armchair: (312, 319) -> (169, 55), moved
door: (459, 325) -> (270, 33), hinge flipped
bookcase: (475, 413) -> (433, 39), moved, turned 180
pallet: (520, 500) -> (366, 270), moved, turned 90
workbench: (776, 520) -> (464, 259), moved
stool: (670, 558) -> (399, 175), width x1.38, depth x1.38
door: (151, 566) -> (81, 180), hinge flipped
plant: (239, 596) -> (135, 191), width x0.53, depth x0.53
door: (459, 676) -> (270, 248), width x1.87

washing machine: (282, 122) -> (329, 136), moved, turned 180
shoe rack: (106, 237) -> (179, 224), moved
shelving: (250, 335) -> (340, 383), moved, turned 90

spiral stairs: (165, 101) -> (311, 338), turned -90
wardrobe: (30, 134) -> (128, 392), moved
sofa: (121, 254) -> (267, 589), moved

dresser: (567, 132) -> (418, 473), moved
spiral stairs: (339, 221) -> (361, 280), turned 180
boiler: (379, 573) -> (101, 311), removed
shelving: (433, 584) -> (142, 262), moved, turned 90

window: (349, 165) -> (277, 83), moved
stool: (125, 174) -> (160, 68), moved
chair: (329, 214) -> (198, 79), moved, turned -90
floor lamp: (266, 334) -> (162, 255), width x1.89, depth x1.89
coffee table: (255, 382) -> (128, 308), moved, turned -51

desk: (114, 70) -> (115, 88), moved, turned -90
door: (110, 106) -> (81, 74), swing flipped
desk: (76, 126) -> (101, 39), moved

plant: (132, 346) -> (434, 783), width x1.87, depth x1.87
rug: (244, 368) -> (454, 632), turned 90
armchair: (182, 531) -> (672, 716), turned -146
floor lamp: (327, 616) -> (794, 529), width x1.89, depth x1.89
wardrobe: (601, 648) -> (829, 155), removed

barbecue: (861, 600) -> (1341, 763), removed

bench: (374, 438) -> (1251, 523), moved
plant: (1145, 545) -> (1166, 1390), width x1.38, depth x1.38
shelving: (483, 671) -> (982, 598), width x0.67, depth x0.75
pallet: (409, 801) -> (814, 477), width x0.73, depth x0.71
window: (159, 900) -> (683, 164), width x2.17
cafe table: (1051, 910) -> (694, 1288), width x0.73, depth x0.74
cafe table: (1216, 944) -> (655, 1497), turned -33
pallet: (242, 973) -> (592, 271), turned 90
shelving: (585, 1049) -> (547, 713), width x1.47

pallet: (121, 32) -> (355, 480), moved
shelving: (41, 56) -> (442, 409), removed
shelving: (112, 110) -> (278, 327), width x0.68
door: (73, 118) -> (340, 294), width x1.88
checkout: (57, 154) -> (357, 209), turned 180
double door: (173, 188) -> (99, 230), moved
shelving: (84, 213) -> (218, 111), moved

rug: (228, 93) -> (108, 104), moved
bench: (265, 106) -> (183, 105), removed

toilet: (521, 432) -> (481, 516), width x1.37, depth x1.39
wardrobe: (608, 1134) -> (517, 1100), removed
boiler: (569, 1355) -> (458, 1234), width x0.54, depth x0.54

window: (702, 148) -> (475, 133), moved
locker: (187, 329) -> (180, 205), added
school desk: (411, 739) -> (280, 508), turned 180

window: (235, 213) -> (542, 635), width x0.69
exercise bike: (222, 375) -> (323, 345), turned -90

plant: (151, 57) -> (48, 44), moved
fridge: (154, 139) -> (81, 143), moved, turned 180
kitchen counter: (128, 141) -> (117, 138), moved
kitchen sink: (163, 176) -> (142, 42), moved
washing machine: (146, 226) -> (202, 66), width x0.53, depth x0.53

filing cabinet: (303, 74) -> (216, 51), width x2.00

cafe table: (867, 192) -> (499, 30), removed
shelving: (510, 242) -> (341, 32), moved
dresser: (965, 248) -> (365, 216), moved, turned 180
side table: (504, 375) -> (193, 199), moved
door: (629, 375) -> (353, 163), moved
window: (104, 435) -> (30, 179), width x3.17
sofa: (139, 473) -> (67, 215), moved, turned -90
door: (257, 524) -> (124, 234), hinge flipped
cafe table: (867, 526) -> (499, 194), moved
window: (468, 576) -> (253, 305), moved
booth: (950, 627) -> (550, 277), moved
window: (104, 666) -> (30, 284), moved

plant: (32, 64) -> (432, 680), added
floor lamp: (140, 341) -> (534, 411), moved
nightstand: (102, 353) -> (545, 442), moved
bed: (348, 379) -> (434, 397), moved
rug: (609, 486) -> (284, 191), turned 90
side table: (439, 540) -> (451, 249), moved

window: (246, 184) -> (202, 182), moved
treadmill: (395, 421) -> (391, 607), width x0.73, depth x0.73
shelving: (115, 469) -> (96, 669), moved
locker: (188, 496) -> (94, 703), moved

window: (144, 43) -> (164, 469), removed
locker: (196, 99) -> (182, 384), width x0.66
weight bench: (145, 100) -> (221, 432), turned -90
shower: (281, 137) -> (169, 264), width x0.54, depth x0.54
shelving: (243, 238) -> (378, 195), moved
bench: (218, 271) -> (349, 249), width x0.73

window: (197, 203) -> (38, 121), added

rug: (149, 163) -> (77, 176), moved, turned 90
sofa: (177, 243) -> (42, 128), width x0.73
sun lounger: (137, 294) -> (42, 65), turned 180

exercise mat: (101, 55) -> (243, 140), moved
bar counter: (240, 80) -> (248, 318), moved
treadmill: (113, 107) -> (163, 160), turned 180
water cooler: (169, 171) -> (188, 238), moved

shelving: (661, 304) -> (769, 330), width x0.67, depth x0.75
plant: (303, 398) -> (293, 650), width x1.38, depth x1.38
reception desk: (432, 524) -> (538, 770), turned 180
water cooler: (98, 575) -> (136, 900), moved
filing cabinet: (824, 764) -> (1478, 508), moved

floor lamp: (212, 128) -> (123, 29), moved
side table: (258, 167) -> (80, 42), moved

^^^^

● **DIRECTIONS FOR THIS TASK**:
Copy every line from the material in which the word "stool" can be found.

● **RESULT FOR THIS TASK**:
stool: (670, 558) -> (399, 175), width x1.38, depth x1.38
stool: (125, 174) -> (160, 68), moved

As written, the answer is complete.